**What this task involves**
All entries must come back exactly as given, with no pictures in the copy.
Data for the task Block Start
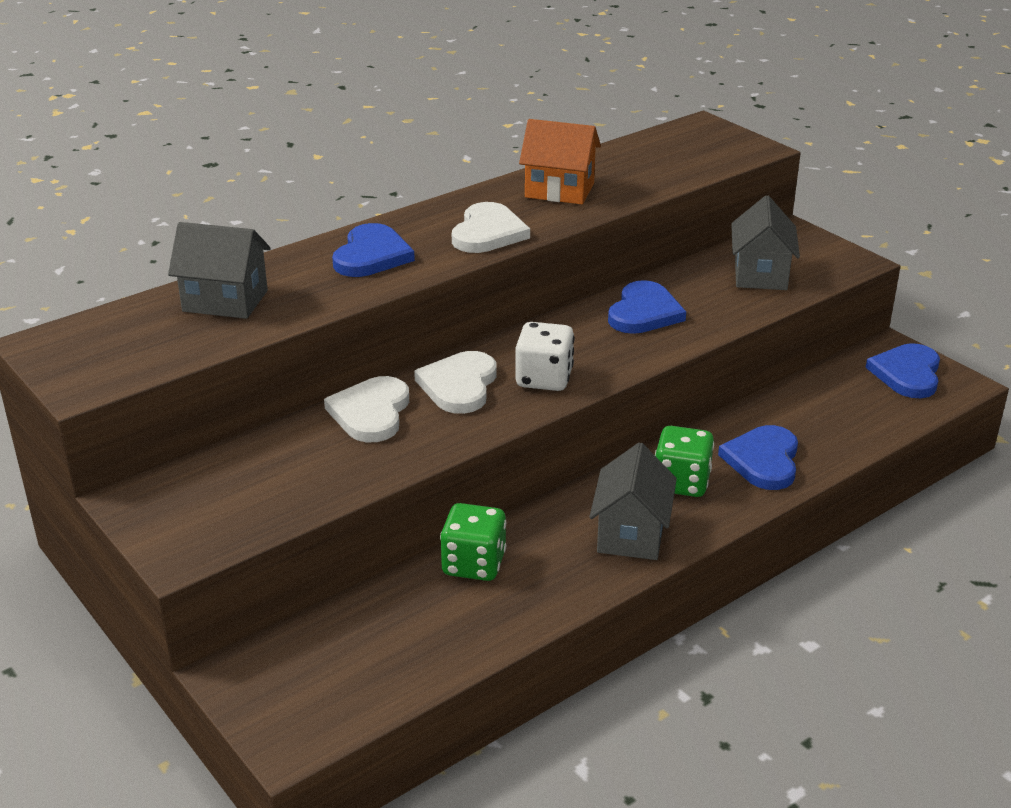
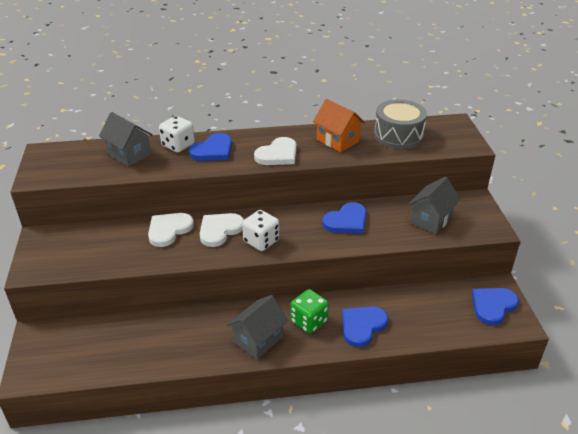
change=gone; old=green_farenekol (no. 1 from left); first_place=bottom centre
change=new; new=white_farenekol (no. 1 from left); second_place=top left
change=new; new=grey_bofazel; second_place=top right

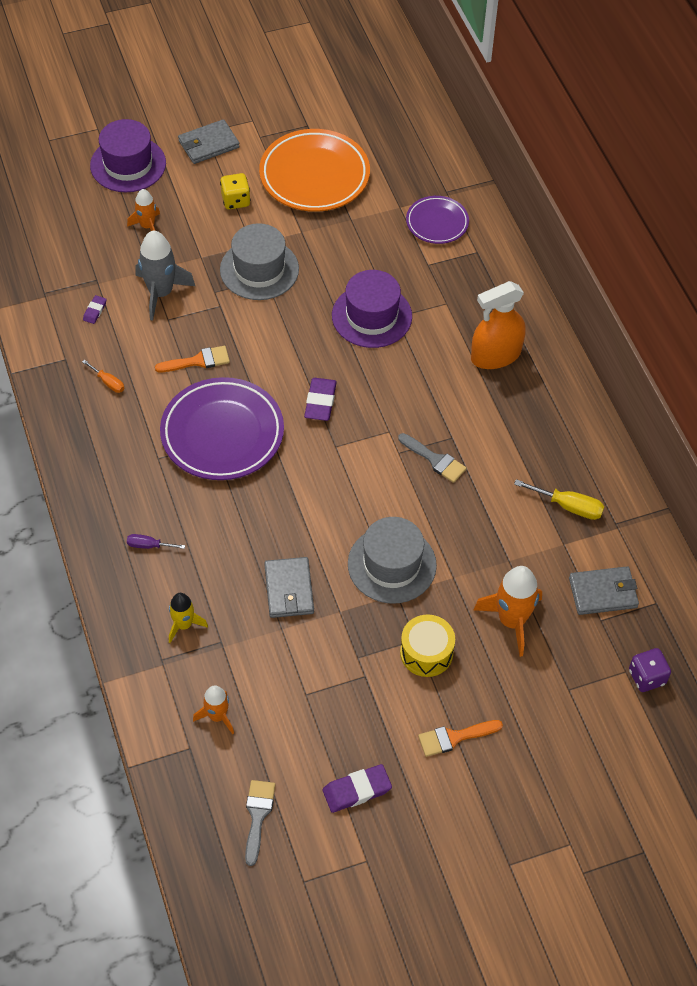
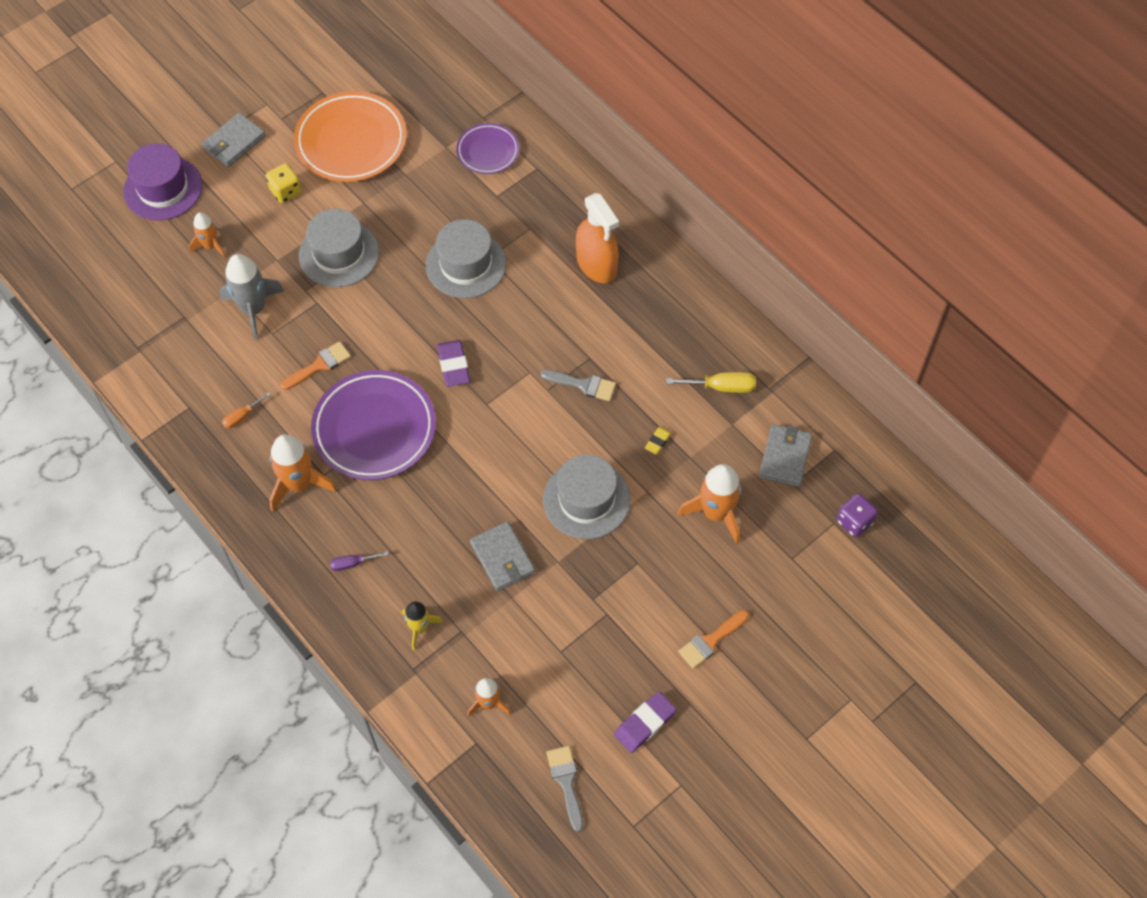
change=rotated; old=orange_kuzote; first_place=middle left; second_place=middle left; degrees=120
change=gone; old=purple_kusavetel (no. 1 from left); first_place=top left
change=repainted; old=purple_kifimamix (no. 2 from left); new=grey_kifimamix (no. 2 from left); first_place=top centre; second_place=top centre
change=gone; old=yellow_bofazel; first_place=centre
change=rotated; old=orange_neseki; first_place=top right; second_place=top centre; degrees=-75
change=rotated; old=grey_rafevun (no. 3 from left); first_place=middle right; second_place=middle right; degrees=-45
change=new; new=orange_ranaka (no. 2 from left); second_place=middle left
change=new; new=yellow_kusavetel; second_place=centre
Data for the task Block End
**Expected answer**
change=gone; old=green_farenekol (no. 1 from left); first_place=bottom centre
change=new; new=white_farenekol (no. 1 from left); second_place=top left
change=new; new=grey_bofazel; second_place=top right

change=rotated; old=orange_kuzote; first_place=middle left; second_place=middle left; degrees=120
change=gone; old=purple_kusavetel (no. 1 from left); first_place=top left
change=repainted; old=purple_kifimamix (no. 2 from left); new=grey_kifimamix (no. 2 from left); first_place=top centre; second_place=top centre
change=gone; old=yellow_bofazel; first_place=centre
change=rotated; old=orange_neseki; first_place=top right; second_place=top centre; degrees=-75
change=rotated; old=grey_rafevun (no. 3 from left); first_place=middle right; second_place=middle right; degrees=-45
change=new; new=orange_ranaka (no. 2 from left); second_place=middle left
change=new; new=yellow_kusavetel; second_place=centre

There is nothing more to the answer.